» **DIRECTIONS**
Would you retype all of these records exactly?

» **RECORDS FOR THE EXERCISE**
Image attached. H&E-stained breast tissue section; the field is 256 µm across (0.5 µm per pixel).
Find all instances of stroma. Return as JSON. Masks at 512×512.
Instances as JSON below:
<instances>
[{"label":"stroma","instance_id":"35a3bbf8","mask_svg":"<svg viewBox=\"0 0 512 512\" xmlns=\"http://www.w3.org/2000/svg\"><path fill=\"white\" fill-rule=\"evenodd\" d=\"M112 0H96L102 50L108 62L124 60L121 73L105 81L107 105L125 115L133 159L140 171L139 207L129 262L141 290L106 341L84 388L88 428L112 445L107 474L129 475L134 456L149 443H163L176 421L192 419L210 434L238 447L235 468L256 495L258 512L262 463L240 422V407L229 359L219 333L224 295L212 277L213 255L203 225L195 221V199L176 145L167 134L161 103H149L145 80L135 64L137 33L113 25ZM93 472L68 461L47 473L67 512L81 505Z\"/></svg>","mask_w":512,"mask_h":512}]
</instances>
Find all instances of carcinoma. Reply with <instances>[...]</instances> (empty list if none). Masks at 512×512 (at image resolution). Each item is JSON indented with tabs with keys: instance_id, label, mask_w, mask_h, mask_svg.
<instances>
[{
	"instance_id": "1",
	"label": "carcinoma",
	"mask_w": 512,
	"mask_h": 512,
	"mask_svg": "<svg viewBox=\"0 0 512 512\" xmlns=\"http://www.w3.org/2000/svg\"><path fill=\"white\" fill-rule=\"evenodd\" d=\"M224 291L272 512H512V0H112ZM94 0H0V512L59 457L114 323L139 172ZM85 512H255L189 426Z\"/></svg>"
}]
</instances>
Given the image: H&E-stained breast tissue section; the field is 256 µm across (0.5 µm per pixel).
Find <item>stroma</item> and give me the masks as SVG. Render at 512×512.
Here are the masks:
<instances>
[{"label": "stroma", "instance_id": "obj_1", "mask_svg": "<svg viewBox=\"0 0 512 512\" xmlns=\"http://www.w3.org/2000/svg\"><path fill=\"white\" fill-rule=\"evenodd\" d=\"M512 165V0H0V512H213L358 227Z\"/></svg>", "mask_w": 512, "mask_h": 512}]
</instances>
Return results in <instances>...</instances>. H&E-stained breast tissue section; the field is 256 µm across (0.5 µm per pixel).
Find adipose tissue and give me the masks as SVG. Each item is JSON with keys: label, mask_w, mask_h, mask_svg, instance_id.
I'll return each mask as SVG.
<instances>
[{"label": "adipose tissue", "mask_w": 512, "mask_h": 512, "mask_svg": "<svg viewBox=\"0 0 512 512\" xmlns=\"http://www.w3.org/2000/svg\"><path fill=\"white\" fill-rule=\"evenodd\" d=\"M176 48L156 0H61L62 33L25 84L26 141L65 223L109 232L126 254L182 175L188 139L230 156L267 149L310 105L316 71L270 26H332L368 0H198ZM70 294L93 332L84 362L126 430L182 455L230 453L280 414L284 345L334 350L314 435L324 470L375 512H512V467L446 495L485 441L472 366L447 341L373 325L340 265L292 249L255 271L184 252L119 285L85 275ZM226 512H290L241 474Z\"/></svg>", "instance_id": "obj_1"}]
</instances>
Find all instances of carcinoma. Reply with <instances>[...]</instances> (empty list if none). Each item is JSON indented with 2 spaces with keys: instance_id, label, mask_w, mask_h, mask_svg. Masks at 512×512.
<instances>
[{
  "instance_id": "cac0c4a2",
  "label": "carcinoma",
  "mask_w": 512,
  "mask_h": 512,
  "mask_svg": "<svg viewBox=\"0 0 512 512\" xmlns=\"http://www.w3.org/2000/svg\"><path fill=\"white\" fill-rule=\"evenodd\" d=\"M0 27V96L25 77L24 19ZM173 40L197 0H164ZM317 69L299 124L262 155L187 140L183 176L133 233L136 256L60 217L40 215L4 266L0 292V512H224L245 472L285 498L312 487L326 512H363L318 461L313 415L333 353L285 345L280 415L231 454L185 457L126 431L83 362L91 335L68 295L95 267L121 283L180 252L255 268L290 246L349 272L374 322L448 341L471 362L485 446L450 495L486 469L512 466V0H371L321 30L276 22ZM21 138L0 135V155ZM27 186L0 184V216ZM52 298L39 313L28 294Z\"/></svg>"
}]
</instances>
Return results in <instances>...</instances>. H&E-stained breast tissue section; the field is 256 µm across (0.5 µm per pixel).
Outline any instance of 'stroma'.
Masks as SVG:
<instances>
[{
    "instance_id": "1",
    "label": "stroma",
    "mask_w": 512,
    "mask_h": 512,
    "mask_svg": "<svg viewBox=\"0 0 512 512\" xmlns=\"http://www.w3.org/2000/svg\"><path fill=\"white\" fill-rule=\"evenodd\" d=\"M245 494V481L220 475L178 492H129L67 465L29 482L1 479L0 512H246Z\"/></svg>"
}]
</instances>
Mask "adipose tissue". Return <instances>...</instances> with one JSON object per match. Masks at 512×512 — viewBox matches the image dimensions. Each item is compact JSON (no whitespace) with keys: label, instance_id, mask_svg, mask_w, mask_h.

» **WRITTEN ANSWER**
Image attached. H&E-stained breast tissue section; the field is 256 µm across (0.5 µm per pixel).
Find all instances of stroma. Return as JSON. Masks at 512×512.
Instances as JSON below:
<instances>
[{"label":"stroma","instance_id":"35a3bbf8","mask_svg":"<svg viewBox=\"0 0 512 512\" xmlns=\"http://www.w3.org/2000/svg\"><path fill=\"white\" fill-rule=\"evenodd\" d=\"M112 0H96L102 50L108 62L124 60L121 73L105 81L107 105L125 115L133 159L140 171L139 207L129 262L141 290L106 341L84 388L88 428L112 445L107 474L129 475L134 456L149 443H163L176 421L192 419L210 434L238 447L235 468L256 495L258 512L262 463L240 422V407L229 359L219 333L224 295L212 277L213 255L203 225L195 221V199L176 145L167 134L161 103H149L145 80L135 64L137 33L113 25ZM93 472L68 461L47 473L67 512L81 505Z\"/></svg>","mask_w":512,"mask_h":512}]
</instances>
Find all instances of carcinoma. Reply with <instances>[...]</instances> (empty list if none). Masks at 512×512 (at image resolution). Each item is JSON indented with tabs with keys: instance_id, label, mask_w, mask_h, mask_svg.
<instances>
[{
	"instance_id": "1",
	"label": "carcinoma",
	"mask_w": 512,
	"mask_h": 512,
	"mask_svg": "<svg viewBox=\"0 0 512 512\" xmlns=\"http://www.w3.org/2000/svg\"><path fill=\"white\" fill-rule=\"evenodd\" d=\"M224 291L272 512H512V0H112ZM94 0H0V512L59 457L114 323L139 172ZM85 512H255L189 426Z\"/></svg>"
}]
</instances>
Given the image: H&E-stained breast tissue section; the field is 256 µm across (0.5 µm per pixel).
Find <item>stroma</item> and give me the masks as SVG. Render at 512×512.
Here are the masks:
<instances>
[{"label": "stroma", "instance_id": "obj_1", "mask_svg": "<svg viewBox=\"0 0 512 512\" xmlns=\"http://www.w3.org/2000/svg\"><path fill=\"white\" fill-rule=\"evenodd\" d=\"M512 165V0H0V512H213L358 227Z\"/></svg>", "mask_w": 512, "mask_h": 512}]
</instances>
Return results in <instances>...</instances>. H&E-stained breast tissue section; the field is 256 µm across (0.5 µm per pixel).
Find adipose tissue and give me the masks as SVG. Each item is JSON with keys: label, mask_w, mask_h, mask_svg, instance_id.
I'll return each mask as SVG.
<instances>
[{"label": "adipose tissue", "mask_w": 512, "mask_h": 512, "mask_svg": "<svg viewBox=\"0 0 512 512\" xmlns=\"http://www.w3.org/2000/svg\"><path fill=\"white\" fill-rule=\"evenodd\" d=\"M176 48L156 0H61L62 33L25 84L26 141L65 223L109 232L126 254L182 175L188 139L230 156L267 149L310 105L316 71L270 26H332L368 0H198ZM70 294L93 332L84 362L126 430L182 455L230 453L280 414L284 345L334 350L314 435L324 470L375 512H512V467L446 495L485 441L472 366L447 341L373 325L340 265L292 249L255 271L184 252L119 285L85 275ZM226 512H290L241 474Z\"/></svg>", "instance_id": "obj_1"}]
</instances>
Find all instances of carcinoma. Reply with <instances>[...]</instances> (empty list if none). Each item is JSON indented with 2 spaces with keys: instance_id, label, mask_w, mask_h, mask_svg. Masks at 512×512.
<instances>
[{
  "instance_id": "cac0c4a2",
  "label": "carcinoma",
  "mask_w": 512,
  "mask_h": 512,
  "mask_svg": "<svg viewBox=\"0 0 512 512\" xmlns=\"http://www.w3.org/2000/svg\"><path fill=\"white\" fill-rule=\"evenodd\" d=\"M0 27V96L25 77L24 19ZM173 40L197 0H164ZM317 69L299 124L262 155L187 140L183 176L133 233L136 256L60 217L40 215L4 266L0 292V512H224L245 472L285 498L312 487L326 512H363L318 461L313 415L333 353L285 345L280 415L231 454L185 457L126 431L83 362L91 335L68 295L95 267L121 283L180 252L255 268L290 246L349 272L374 322L448 341L471 362L485 446L450 495L486 469L512 466V0H371L321 30L276 22ZM21 138L0 135V155ZM27 186L0 184V216ZM52 298L39 313L28 294Z\"/></svg>"
}]
</instances>
Return results in <instances>...</instances>. H&E-stained breast tissue section; the field is 256 µm across (0.5 µm per pixel).
Outline any instance of 'stroma'.
Masks as SVG:
<instances>
[{
    "instance_id": "1",
    "label": "stroma",
    "mask_w": 512,
    "mask_h": 512,
    "mask_svg": "<svg viewBox=\"0 0 512 512\" xmlns=\"http://www.w3.org/2000/svg\"><path fill=\"white\" fill-rule=\"evenodd\" d=\"M245 494V481L220 475L178 492H129L67 465L29 482L1 479L0 512H246Z\"/></svg>"
}]
</instances>
Mask "adipose tissue". Return <instances>...</instances> with one JSON object per match. Masks at 512×512 — viewBox matches the image dimensions. Each item is compact JSON (no whitespace) with keys: label, instance_id, mask_svg, mask_w, mask_h.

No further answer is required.